### INSTRUCTION
Please repeat exactly the lines below from the one containing "printer: (575, 847)" down to the one containing "bed: (1643, 1604)", both included, and nothing else.

### SUPPLIED ENTRIES
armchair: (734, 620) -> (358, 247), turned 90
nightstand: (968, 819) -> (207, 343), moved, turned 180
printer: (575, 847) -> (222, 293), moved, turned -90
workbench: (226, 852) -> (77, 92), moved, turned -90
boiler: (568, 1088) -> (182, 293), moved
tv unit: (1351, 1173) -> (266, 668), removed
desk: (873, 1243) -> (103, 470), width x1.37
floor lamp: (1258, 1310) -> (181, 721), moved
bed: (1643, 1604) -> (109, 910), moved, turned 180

--

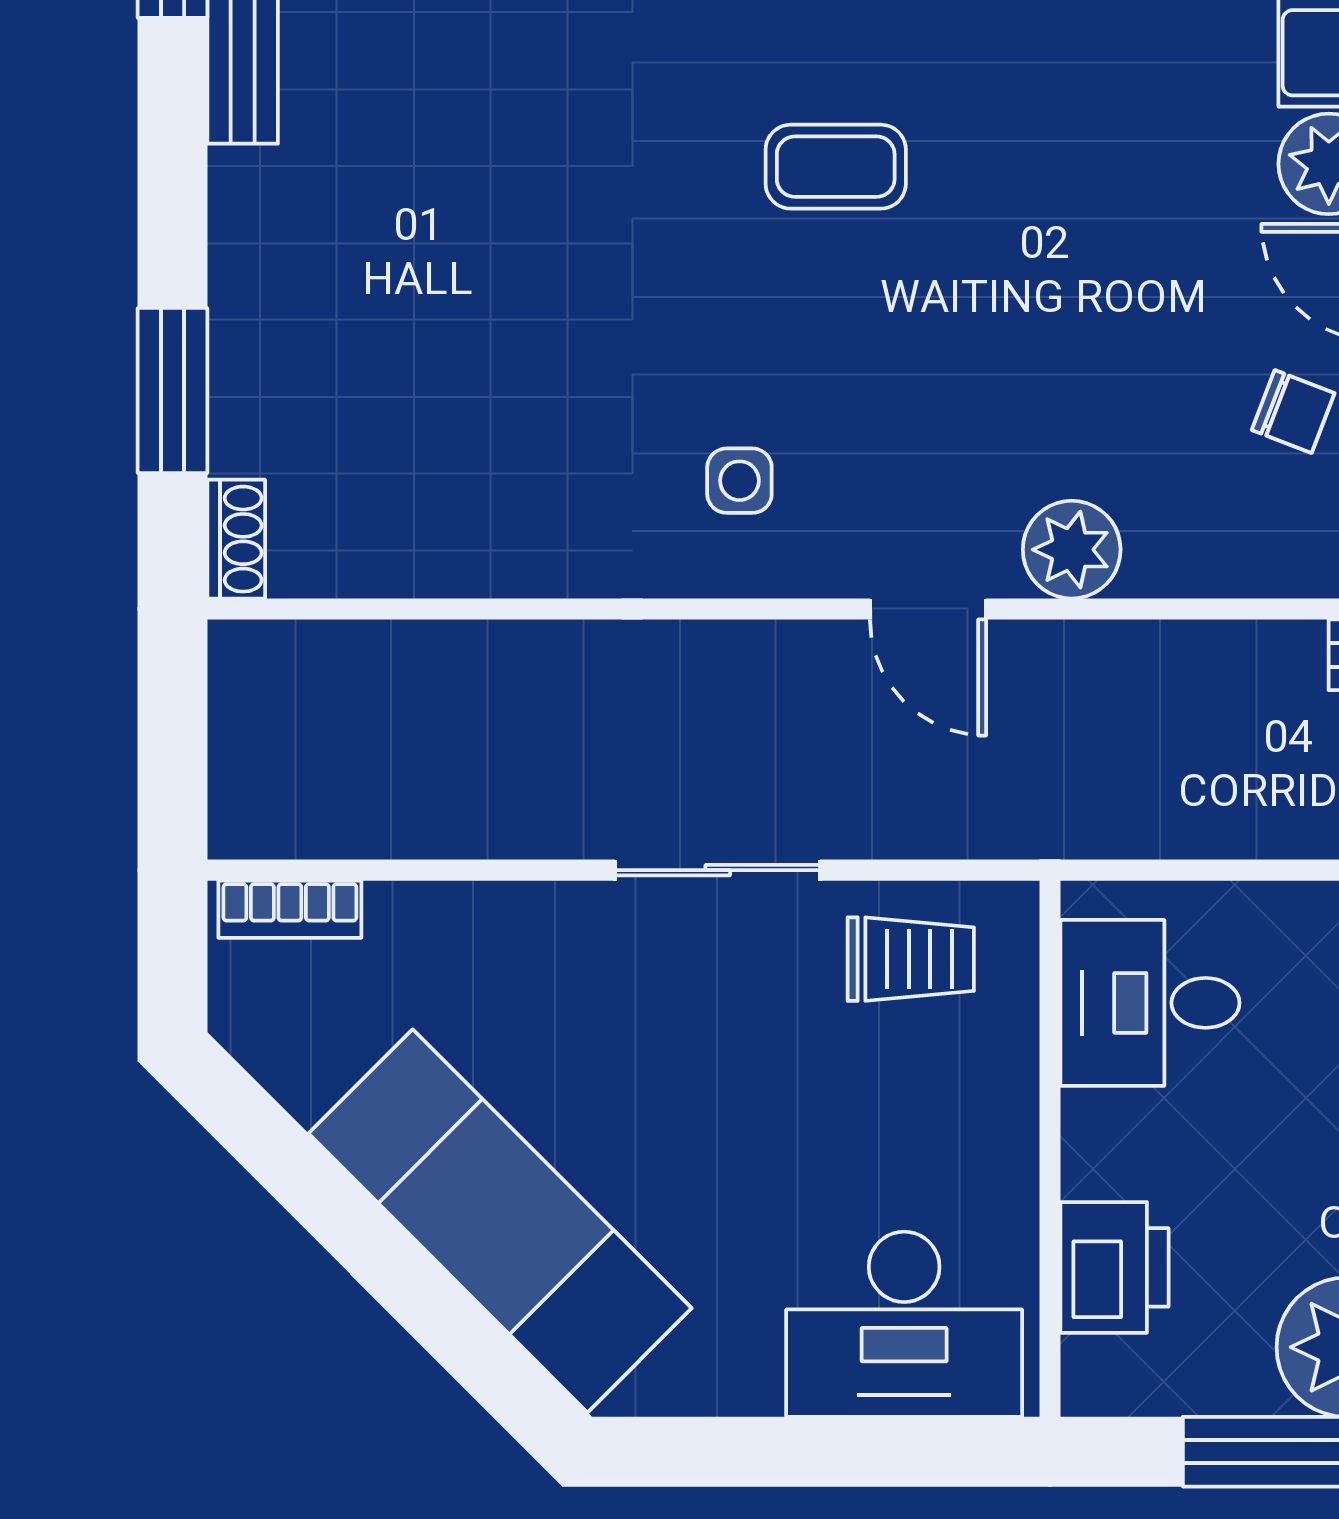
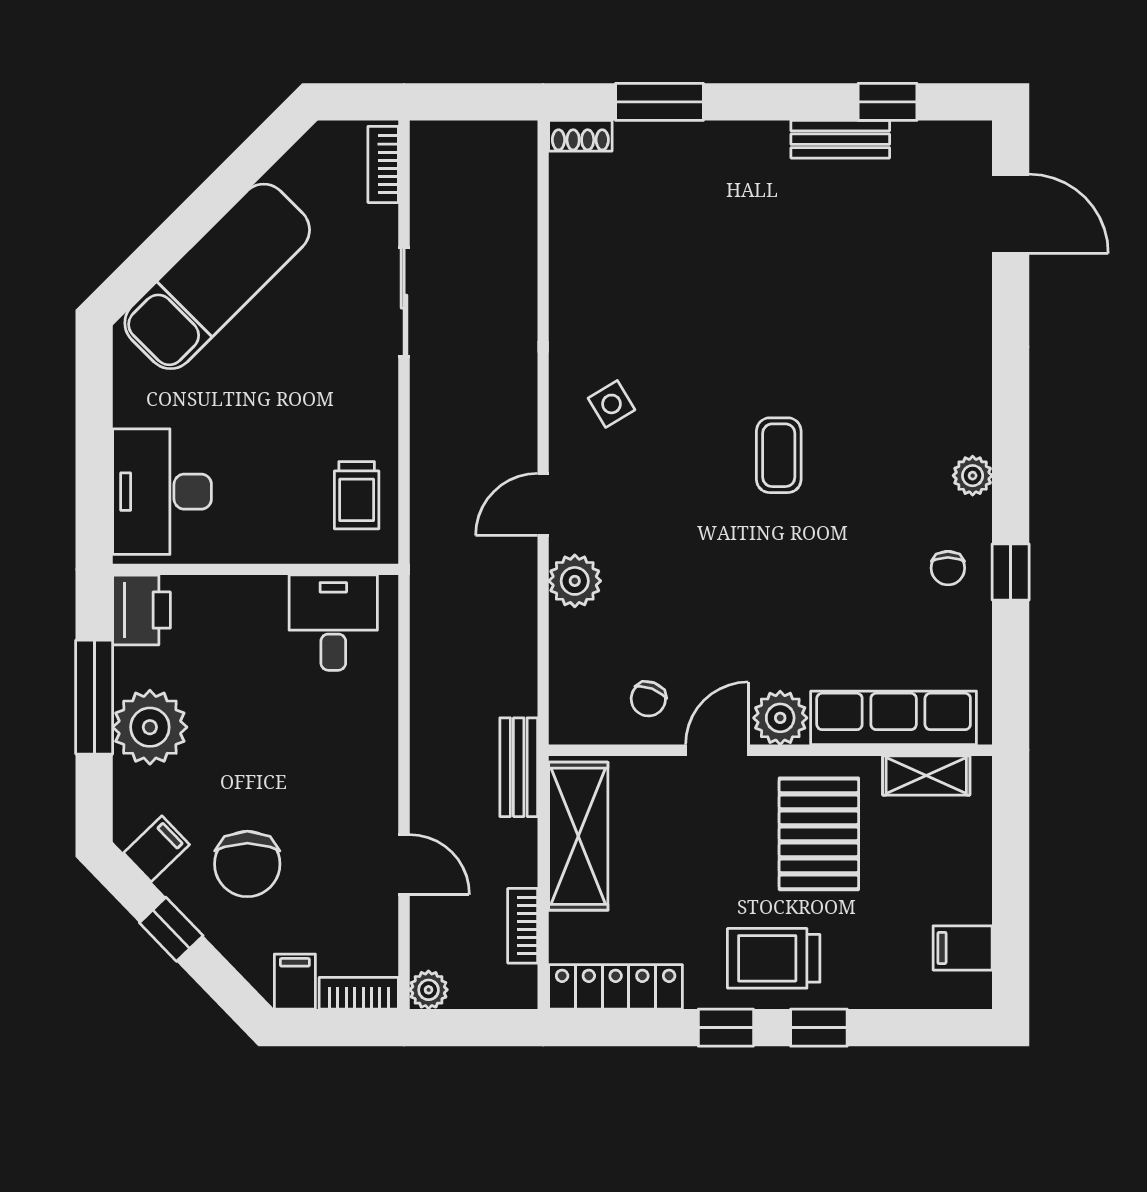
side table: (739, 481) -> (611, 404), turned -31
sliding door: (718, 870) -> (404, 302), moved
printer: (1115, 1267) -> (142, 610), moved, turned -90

### EXERCISE ANSWER
printer: (575, 847) -> (222, 293), moved, turned -90
workbench: (226, 852) -> (77, 92), moved, turned -90
boiler: (568, 1088) -> (182, 293), moved
tv unit: (1351, 1173) -> (266, 668), removed
desk: (873, 1243) -> (103, 470), width x1.37
floor lamp: (1258, 1310) -> (181, 721), moved
bed: (1643, 1604) -> (109, 910), moved, turned 180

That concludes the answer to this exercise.